EXERCISE OBJECTIVE: Show every line of the material that follows in which the word "green" occurs.

INFORMATION SHOWN:

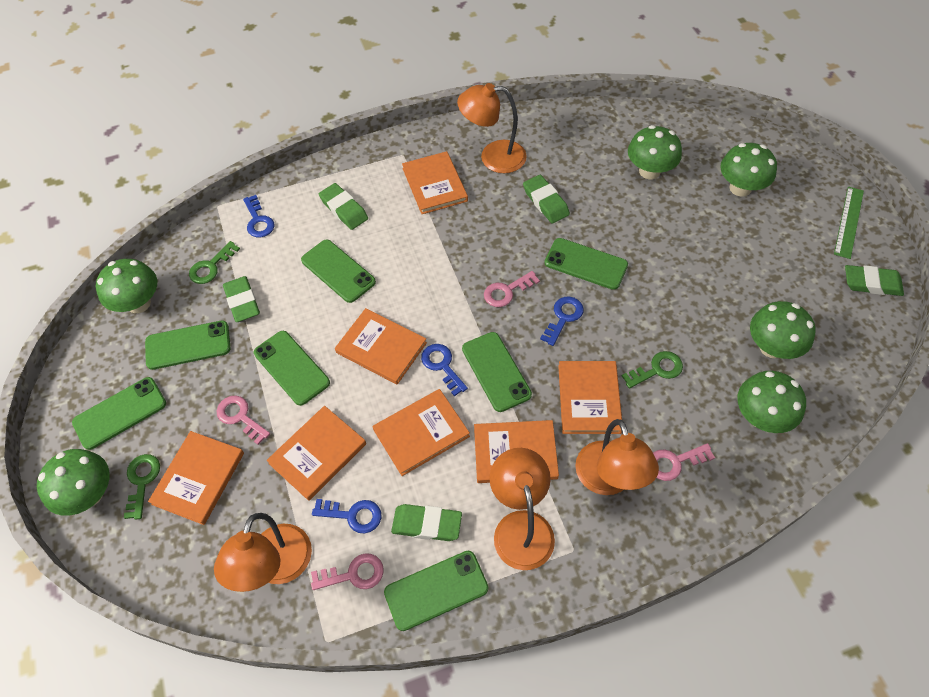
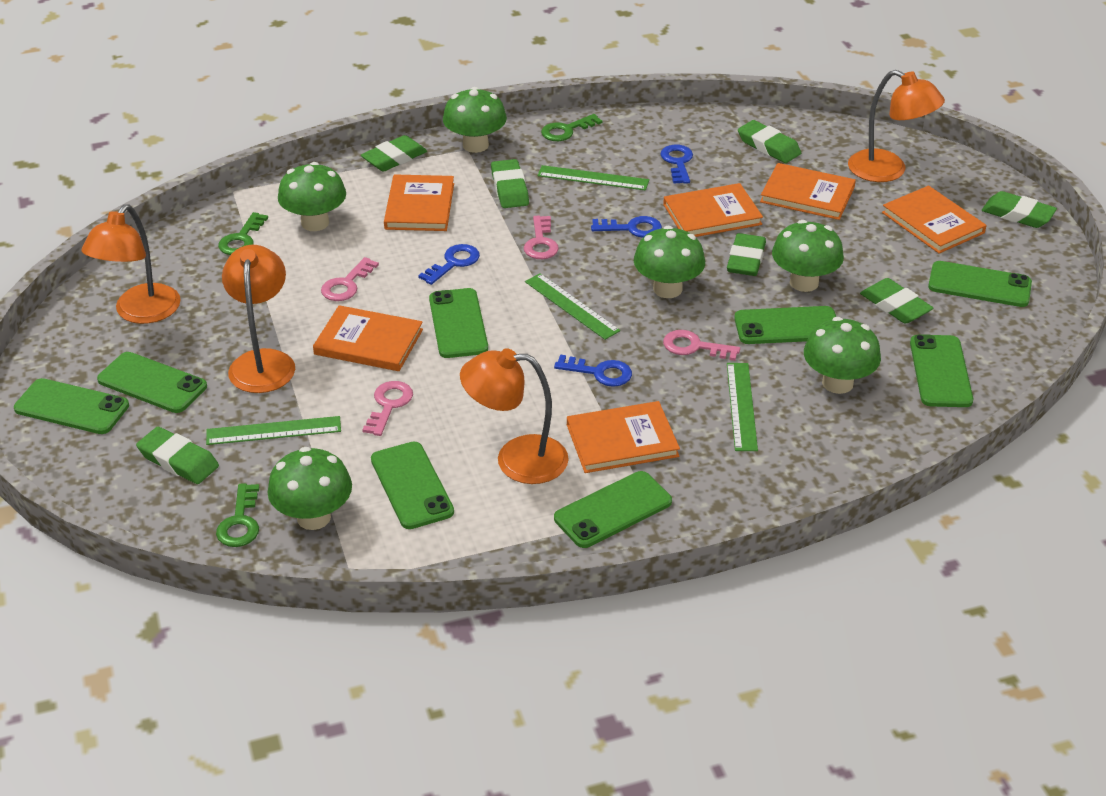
green eraser: 5 -> 7
green phone: 7 -> 8
green ruler: 1 -> 4
orange book: 7 -> 6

EXERCISE RESULT:
green eraser: 5 -> 7
green phone: 7 -> 8
green ruler: 1 -> 4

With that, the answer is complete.